The reply should contain every line of the data, repeated exactly, and no pictures.

Given material:
⟨

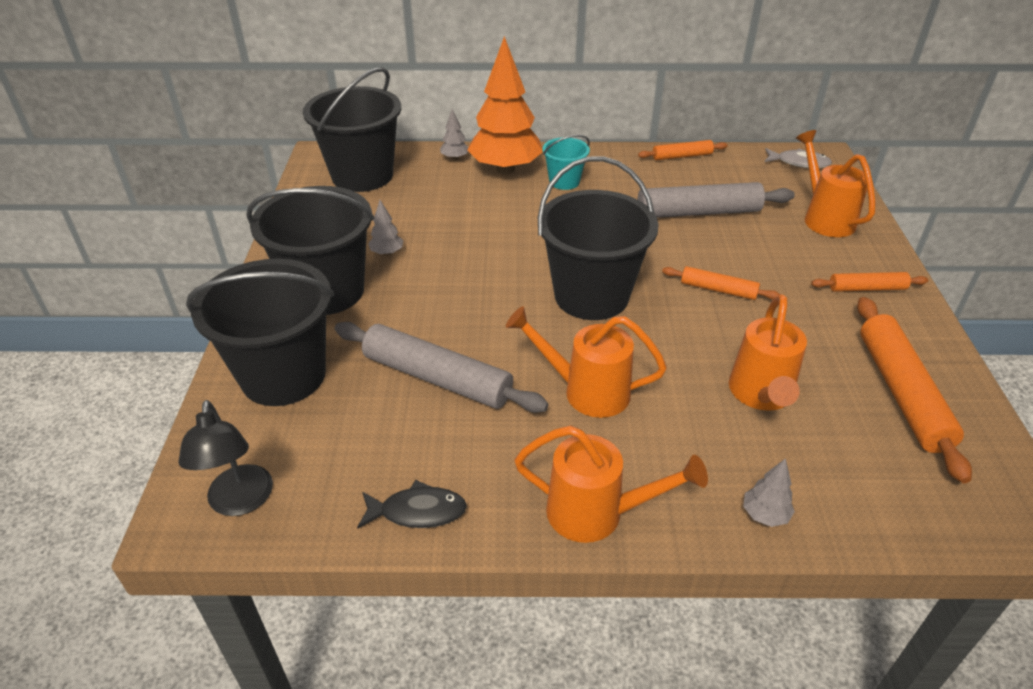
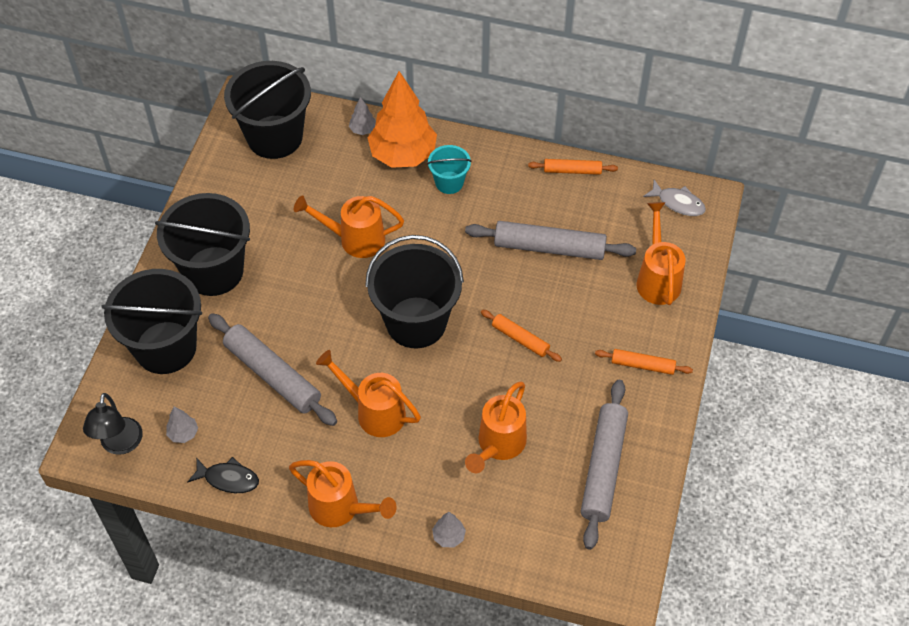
camera: 15 degrees right, 15 degrees up
(387, 253) = (270, 239): grey tree -> grey tree (183, 433)
(485, 238) = (355, 239): none -> orange watering can
(901, 392) = (603, 468): orange rolling pin -> grey rolling pin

⟩

Task solution:
camera: 15 degrees right, 15 degrees up
(387, 253) = (270, 239): grey tree -> grey tree (183, 433)
(485, 238) = (355, 239): none -> orange watering can
(901, 392) = (603, 468): orange rolling pin -> grey rolling pin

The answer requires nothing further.